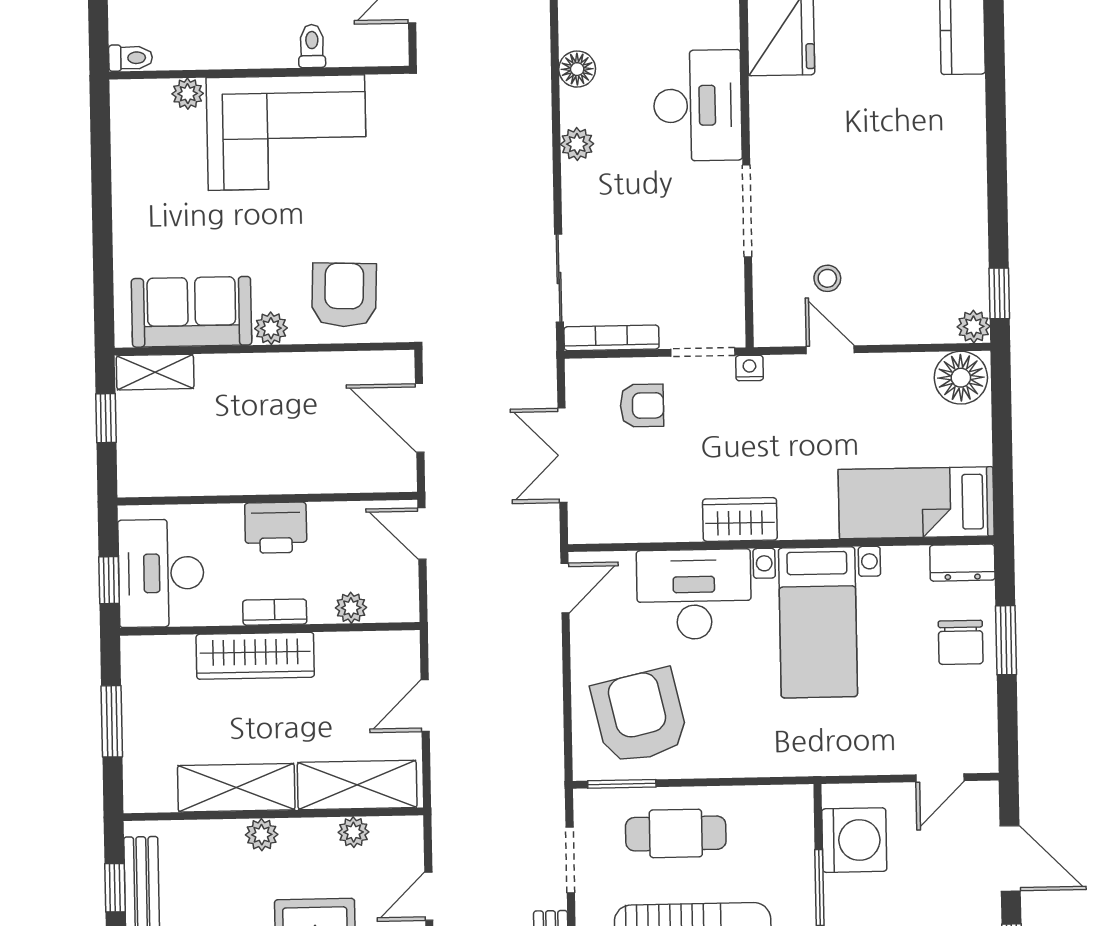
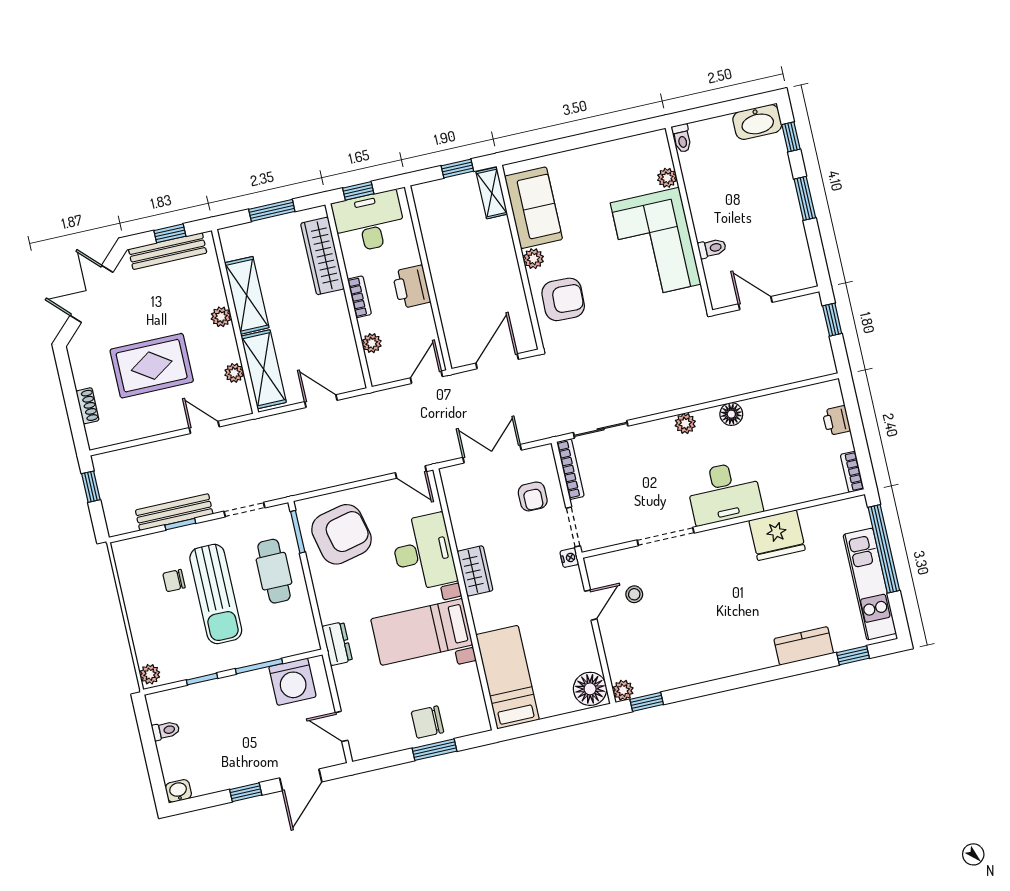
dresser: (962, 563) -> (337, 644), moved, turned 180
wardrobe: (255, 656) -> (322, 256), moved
------------
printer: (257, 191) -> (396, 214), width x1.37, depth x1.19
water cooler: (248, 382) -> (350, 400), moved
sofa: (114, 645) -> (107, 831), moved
------------
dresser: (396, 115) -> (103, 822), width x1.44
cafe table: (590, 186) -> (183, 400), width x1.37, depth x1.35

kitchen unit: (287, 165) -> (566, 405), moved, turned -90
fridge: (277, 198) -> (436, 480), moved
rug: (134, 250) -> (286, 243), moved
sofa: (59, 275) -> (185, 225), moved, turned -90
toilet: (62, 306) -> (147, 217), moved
------------
• _Action item_
Of the entries listed above, reproduce only the lines starting at the line containing "dresser: (962, 563)" and ending at the line containing "wardrobe: (255, 656) -> (322, 256), moved". Include both, exactly as they stand.

• _Output for this exercise_
dresser: (962, 563) -> (337, 644), moved, turned 180
wardrobe: (255, 656) -> (322, 256), moved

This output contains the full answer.